- [Aim]: Format the records as a JSON list of strings, one string per line with blank lines omitted, starting at the line that contains "Slatewick (419, 136)" and ending at the line that contains "Riku (215, 933)", both included. Include only those lines.

(Lines of data)

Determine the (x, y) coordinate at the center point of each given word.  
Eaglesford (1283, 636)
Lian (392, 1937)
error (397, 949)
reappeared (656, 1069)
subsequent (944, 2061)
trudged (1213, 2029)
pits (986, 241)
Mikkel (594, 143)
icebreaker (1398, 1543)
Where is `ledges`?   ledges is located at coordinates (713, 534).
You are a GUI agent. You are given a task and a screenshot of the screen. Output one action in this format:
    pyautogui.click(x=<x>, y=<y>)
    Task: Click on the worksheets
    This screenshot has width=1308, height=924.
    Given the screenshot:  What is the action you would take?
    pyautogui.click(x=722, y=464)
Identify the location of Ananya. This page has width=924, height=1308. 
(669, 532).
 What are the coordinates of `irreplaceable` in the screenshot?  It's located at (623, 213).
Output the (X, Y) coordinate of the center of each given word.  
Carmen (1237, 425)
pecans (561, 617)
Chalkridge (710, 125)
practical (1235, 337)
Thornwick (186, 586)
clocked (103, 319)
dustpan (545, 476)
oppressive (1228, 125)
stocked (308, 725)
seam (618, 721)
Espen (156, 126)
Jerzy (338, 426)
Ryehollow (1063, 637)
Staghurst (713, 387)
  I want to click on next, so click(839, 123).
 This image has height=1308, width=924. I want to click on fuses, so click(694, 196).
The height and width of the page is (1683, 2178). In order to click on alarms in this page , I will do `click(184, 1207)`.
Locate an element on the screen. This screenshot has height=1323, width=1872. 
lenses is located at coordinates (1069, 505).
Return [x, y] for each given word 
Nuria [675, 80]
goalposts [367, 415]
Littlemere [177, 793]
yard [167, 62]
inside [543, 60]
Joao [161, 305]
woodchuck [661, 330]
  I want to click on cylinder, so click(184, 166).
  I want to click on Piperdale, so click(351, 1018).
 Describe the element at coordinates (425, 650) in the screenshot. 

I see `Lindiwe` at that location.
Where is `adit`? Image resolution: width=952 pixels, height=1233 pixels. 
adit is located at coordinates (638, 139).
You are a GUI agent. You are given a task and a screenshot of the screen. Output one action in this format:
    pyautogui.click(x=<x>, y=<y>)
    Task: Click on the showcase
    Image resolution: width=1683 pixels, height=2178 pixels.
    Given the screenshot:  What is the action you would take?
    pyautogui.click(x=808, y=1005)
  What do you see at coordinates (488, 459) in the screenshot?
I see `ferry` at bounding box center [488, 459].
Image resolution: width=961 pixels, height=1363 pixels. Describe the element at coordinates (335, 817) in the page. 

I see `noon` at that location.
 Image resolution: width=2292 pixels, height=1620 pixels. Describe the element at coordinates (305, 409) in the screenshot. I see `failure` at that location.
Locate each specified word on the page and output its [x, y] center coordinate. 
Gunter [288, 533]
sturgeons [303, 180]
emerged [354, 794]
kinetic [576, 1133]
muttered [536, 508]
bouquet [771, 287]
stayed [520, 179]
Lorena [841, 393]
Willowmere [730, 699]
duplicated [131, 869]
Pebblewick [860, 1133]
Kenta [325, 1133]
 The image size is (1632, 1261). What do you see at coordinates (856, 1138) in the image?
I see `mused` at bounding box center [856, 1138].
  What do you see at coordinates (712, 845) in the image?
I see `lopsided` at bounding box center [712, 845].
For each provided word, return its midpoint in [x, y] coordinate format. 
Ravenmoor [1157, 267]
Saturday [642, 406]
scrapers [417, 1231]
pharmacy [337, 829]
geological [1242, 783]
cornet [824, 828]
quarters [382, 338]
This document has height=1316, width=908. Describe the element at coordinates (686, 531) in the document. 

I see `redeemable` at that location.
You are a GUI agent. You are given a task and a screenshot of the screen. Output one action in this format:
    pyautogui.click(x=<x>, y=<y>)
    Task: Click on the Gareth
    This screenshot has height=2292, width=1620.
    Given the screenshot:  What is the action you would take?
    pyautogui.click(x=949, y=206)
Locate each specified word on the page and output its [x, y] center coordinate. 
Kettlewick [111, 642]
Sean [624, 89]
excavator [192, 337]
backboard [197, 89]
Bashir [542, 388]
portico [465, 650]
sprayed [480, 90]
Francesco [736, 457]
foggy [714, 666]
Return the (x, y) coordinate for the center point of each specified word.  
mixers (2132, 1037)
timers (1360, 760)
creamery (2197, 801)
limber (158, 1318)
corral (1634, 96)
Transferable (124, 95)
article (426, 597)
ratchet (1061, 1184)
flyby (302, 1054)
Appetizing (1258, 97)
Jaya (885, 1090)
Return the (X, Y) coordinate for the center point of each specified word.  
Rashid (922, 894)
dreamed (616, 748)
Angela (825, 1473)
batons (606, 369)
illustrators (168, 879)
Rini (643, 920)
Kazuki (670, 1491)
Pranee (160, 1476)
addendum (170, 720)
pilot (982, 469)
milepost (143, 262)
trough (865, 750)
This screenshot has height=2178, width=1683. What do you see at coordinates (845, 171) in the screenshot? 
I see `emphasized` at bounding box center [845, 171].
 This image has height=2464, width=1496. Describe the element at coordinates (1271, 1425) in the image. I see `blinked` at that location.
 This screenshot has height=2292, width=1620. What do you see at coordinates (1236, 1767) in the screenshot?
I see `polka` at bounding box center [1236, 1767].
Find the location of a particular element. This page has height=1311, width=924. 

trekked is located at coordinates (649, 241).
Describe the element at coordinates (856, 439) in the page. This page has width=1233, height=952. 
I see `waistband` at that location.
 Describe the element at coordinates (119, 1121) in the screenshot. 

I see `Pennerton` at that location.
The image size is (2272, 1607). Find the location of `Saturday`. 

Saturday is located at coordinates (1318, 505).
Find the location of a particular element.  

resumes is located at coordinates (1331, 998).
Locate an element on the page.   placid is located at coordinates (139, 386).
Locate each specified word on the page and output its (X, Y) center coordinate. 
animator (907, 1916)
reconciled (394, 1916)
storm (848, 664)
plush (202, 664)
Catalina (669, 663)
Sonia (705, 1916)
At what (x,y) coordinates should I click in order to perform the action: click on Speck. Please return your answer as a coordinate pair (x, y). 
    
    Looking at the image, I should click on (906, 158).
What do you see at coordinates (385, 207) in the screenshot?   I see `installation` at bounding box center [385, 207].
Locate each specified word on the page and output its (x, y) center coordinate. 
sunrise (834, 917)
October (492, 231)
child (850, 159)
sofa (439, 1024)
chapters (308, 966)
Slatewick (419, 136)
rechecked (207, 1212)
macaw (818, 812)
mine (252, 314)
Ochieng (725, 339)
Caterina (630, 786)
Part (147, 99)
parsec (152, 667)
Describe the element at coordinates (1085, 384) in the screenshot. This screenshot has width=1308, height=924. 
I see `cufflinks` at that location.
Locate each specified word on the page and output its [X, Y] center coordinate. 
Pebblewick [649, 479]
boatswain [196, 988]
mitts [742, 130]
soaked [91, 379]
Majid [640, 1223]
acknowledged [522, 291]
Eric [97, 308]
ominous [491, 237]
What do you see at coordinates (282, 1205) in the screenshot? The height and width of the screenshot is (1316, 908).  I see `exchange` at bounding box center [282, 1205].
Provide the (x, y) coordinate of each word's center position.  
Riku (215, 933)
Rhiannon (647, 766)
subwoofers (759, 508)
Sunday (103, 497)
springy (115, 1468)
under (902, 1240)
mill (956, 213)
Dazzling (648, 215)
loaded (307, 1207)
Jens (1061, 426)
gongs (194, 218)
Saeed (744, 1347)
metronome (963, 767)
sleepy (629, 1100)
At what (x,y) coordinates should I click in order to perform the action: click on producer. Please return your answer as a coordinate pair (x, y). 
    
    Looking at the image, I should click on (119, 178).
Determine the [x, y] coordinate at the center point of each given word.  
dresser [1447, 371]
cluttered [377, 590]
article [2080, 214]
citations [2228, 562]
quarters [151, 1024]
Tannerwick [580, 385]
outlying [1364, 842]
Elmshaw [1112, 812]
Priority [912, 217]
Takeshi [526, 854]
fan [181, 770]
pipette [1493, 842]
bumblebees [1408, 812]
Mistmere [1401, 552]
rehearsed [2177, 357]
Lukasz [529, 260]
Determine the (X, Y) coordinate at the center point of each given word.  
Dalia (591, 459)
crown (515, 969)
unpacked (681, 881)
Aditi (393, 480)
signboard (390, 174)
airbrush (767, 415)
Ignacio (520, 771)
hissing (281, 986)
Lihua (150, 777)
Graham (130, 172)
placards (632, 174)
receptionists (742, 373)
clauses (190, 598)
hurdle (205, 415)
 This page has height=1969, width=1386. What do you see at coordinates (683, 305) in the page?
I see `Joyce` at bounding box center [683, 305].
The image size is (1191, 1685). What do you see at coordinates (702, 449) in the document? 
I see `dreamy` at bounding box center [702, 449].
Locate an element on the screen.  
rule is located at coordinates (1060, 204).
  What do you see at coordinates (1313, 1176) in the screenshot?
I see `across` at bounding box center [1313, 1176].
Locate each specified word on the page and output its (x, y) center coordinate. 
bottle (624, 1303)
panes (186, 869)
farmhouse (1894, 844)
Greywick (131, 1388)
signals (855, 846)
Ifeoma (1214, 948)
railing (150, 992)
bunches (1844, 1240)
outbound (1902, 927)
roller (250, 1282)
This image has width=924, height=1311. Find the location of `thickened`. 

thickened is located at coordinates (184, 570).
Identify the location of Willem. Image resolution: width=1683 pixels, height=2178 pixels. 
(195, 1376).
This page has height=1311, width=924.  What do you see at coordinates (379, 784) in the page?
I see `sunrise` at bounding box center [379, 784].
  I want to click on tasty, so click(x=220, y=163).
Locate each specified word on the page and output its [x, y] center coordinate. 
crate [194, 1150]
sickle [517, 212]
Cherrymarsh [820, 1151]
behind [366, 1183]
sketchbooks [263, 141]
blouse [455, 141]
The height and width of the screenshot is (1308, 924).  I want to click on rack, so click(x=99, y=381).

- [Written response]:
[
  "Slatewick (419, 136)",
  "rechecked (207, 1212)",
  "macaw (818, 812)",
  "mine (252, 314)",
  "Ochieng (725, 339)",
  "Caterina (630, 786)",
  "Part (147, 99)",
  "parsec (152, 667)",
  "Describe the element at coordinates (1085, 384) in the screenshot. This screenshot has width=1308, height=924. ",
  "I see `cufflinks` at that location.",
  "Locate each specified word on the page and output its [X, Y] center coordinate. ",
  "Pebblewick [649, 479]",
  "boatswain [196, 988]",
  "mitts [742, 130]",
  "soaked [91, 379]",
  "Majid [640, 1223]",
  "acknowledged [522, 291]",
  "Eric [97, 308]",
  "ominous [491, 237]",
  "What do you see at coordinates (282, 1205) in the screenshot? The height and width of the screenshot is (1316, 908).  I see `exchange` at bounding box center [282, 1205].",
  "Provide the (x, y) coordinate of each word's center position.  ",
  "Riku (215, 933)"
]